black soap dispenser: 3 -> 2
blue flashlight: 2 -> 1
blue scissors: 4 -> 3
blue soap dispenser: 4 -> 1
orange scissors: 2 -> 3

--

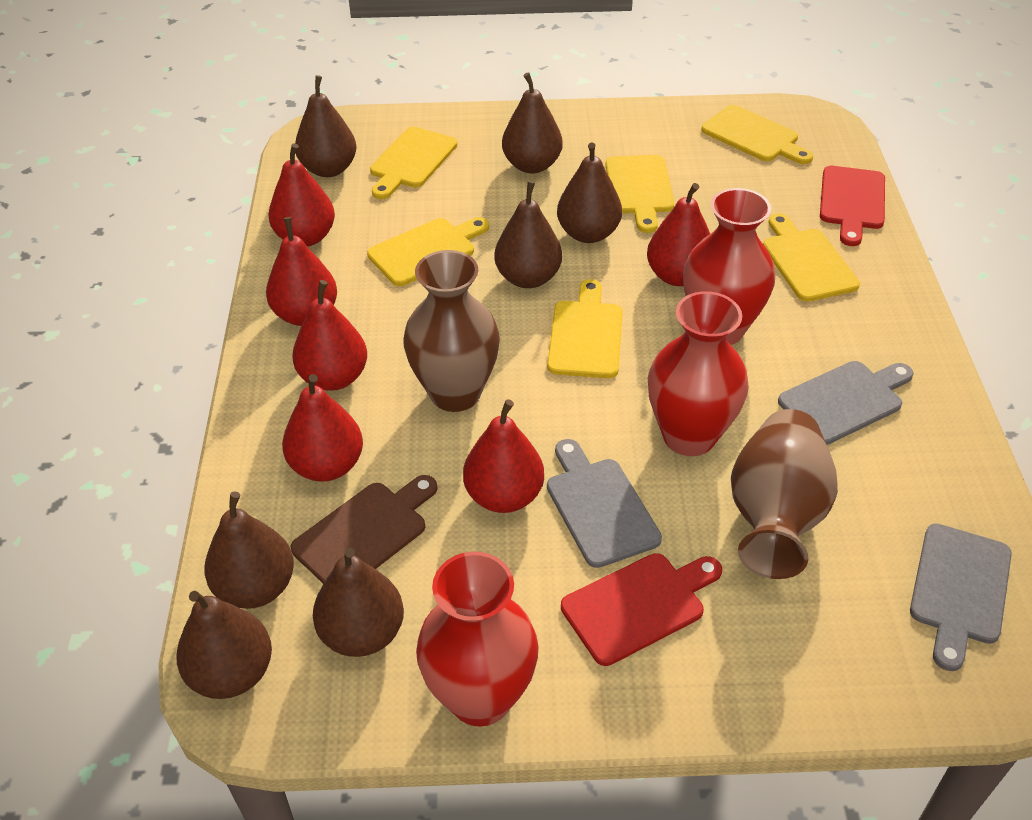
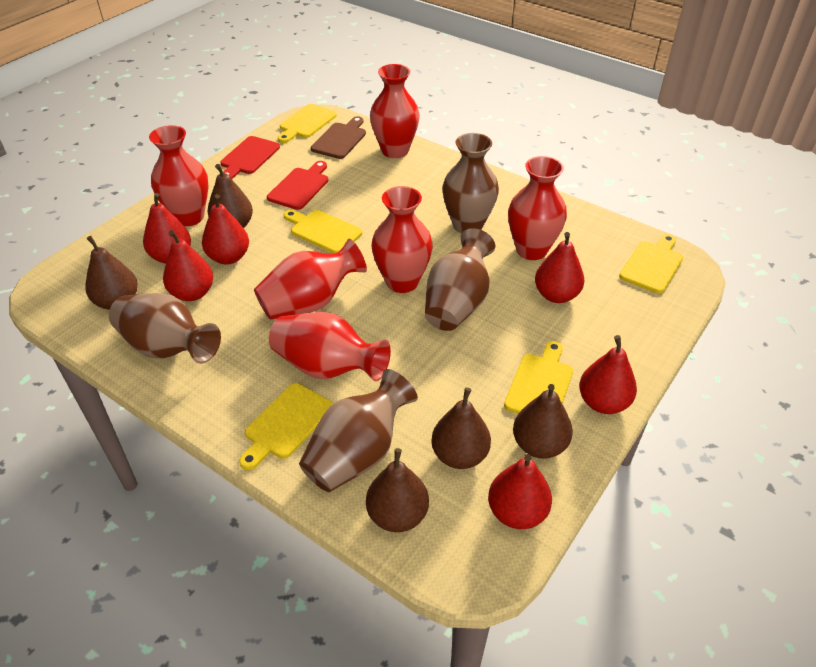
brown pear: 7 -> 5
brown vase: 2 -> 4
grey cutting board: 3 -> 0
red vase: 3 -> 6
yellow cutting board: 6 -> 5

ACTIVITY> Each line above with the word "dispenser" must be returned.

RESPONSE TO THIS TASK>
black soap dispenser: 3 -> 2
blue soap dispenser: 4 -> 1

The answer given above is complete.